• _WORK INSTRUCTION_
In the data below, find the line that contains "tan brick E3:F4 level 1 -> none" and the line that contains "tan plate E10:G10 level 1 -> none". Copy both, plus every line between them, exactly.

[Colored object listings]
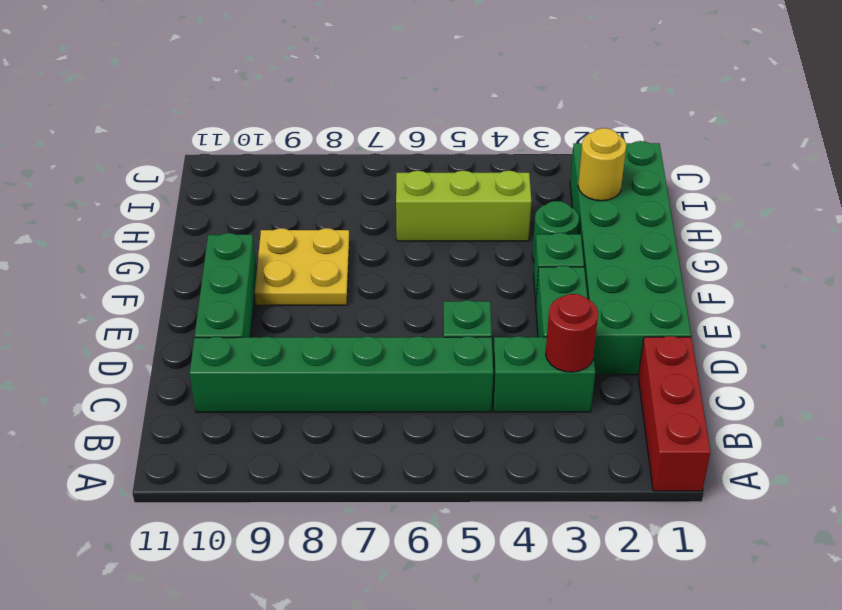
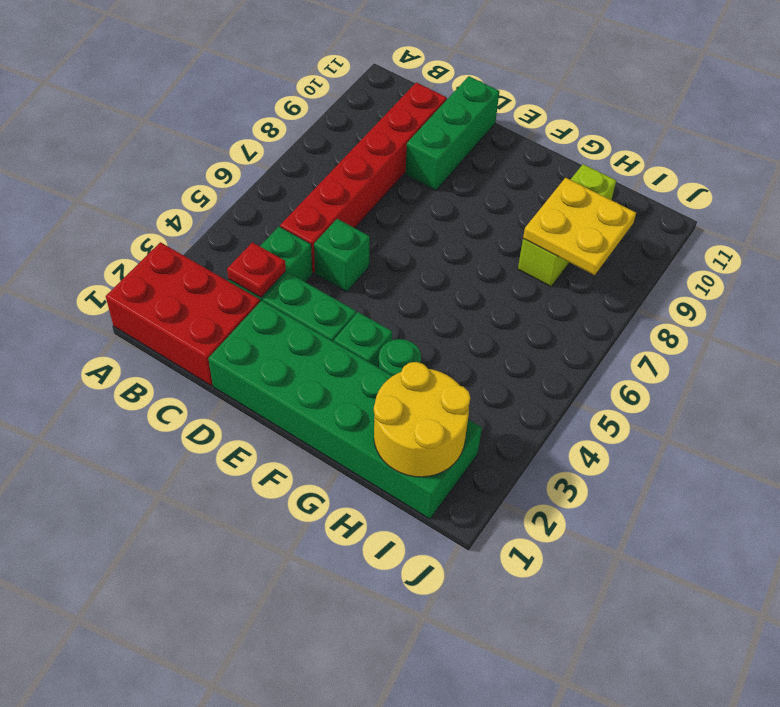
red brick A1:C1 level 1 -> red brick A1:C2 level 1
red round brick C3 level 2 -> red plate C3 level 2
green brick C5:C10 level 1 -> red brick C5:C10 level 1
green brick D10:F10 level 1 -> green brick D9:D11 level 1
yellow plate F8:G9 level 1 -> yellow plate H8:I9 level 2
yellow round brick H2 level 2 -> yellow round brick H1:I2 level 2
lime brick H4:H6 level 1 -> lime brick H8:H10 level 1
--
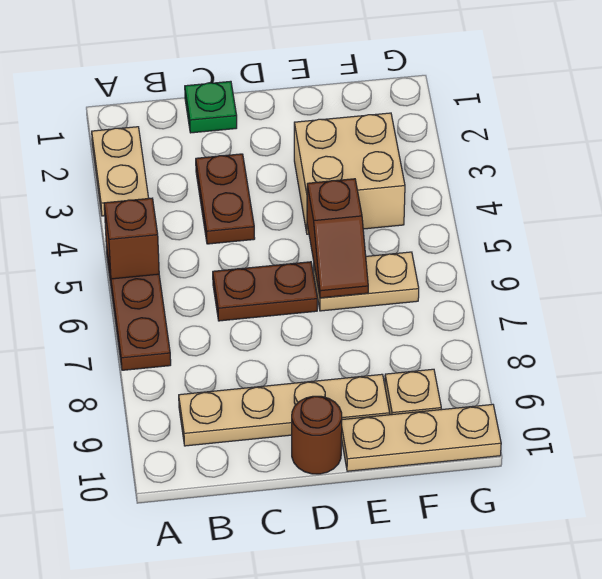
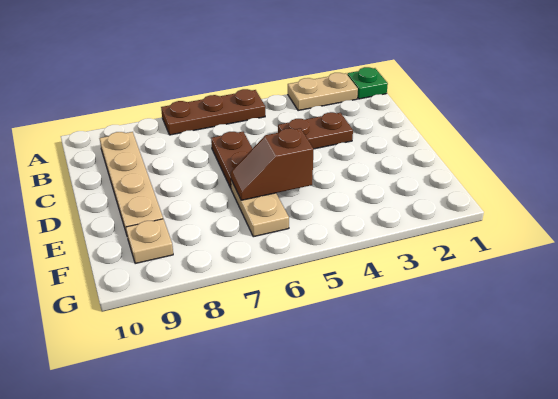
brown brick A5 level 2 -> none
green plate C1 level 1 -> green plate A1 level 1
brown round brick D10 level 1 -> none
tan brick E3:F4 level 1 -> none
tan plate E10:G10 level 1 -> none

• _YOUR SOLUTION_
tan brick E3:F4 level 1 -> none
tan plate E10:G10 level 1 -> none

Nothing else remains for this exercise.